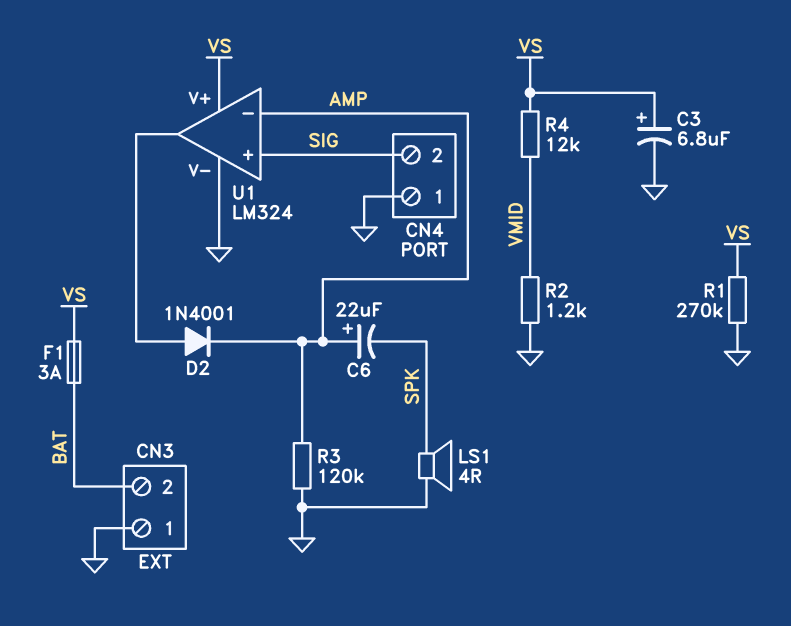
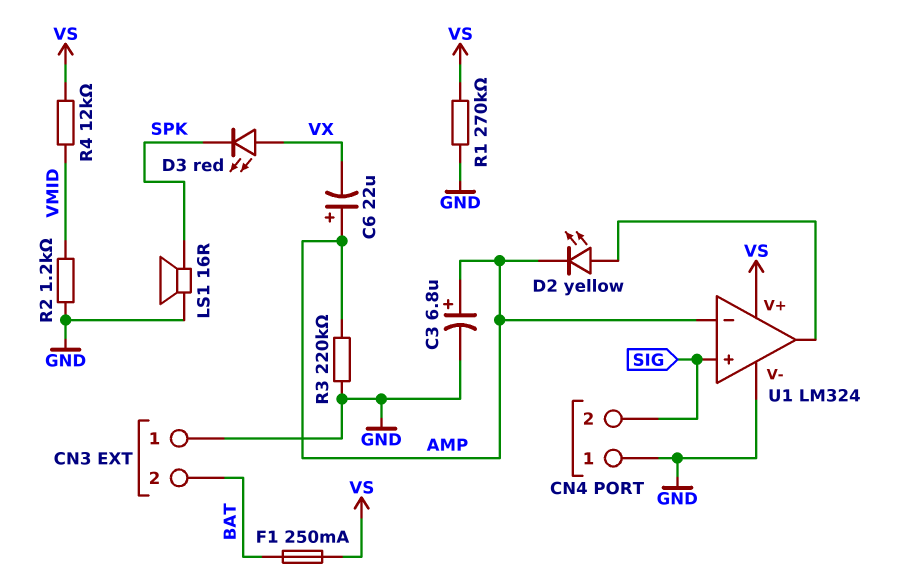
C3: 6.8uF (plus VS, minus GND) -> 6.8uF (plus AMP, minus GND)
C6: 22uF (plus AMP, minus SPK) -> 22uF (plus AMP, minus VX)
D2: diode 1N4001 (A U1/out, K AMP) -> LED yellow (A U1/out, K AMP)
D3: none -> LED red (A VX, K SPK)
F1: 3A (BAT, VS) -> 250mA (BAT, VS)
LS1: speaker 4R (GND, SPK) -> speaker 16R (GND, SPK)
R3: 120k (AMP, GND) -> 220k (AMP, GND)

--------------------

Instructions to follow – The word "plus" occurs in some lines of the data above; report how many such lines there are, with no other words.

Your solution – 2